== Task objective ==
Find every line below where the string "purple" shows up, and copy those lines.

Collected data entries
━━━
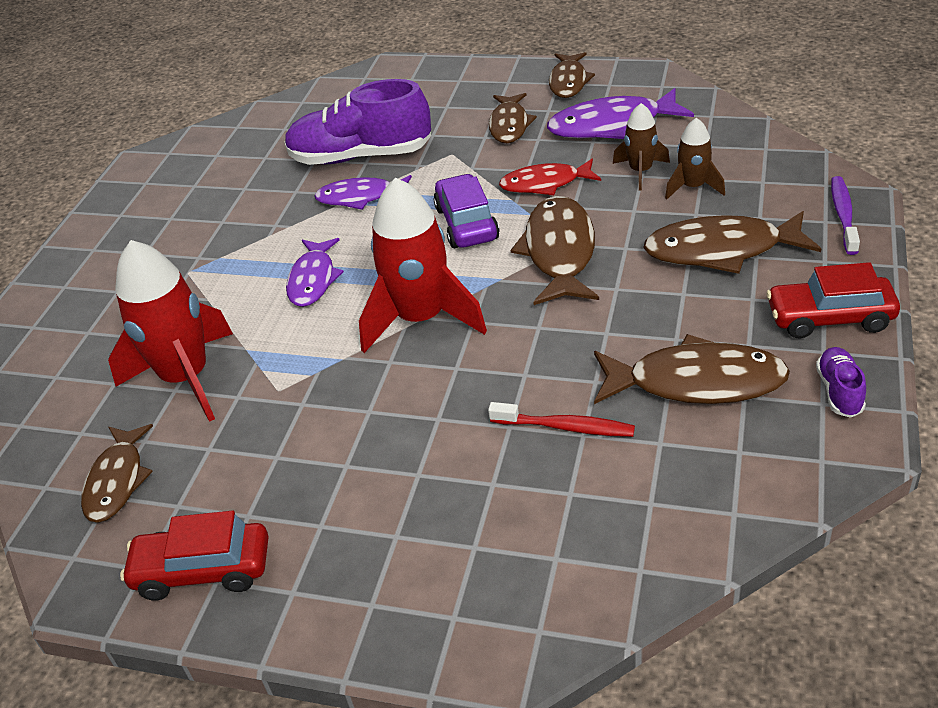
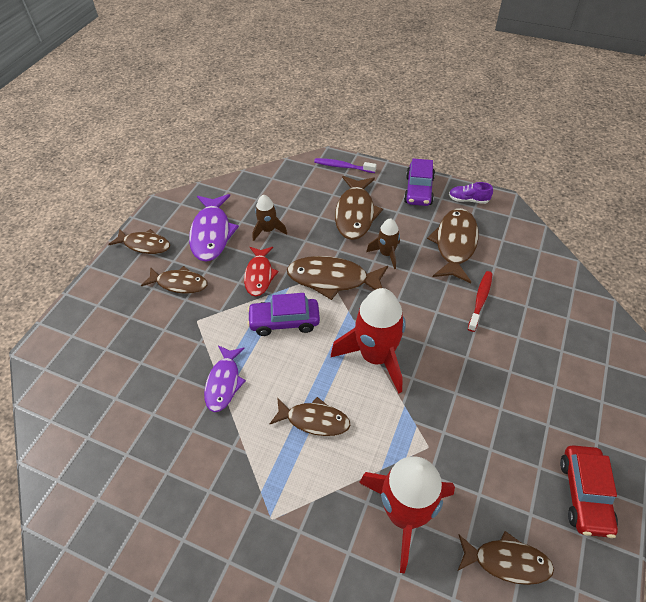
camera: 85 degrees left, 10 degrees up
purple shoe [285,79,431,165] -> none
purple fish [286,238,344,307] -> brown fish [269,397,350,436]
brown rocket [665,118,725,200] -> brown rocket moved to [366,218,400,269]
red car [766,262,900,339] -> purple car [404,158,435,206]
━━━
== Task result ==
purple shoe [285,79,431,165] -> none
purple fish [286,238,344,307] -> brown fish [269,397,350,436]
red car [766,262,900,339] -> purple car [404,158,435,206]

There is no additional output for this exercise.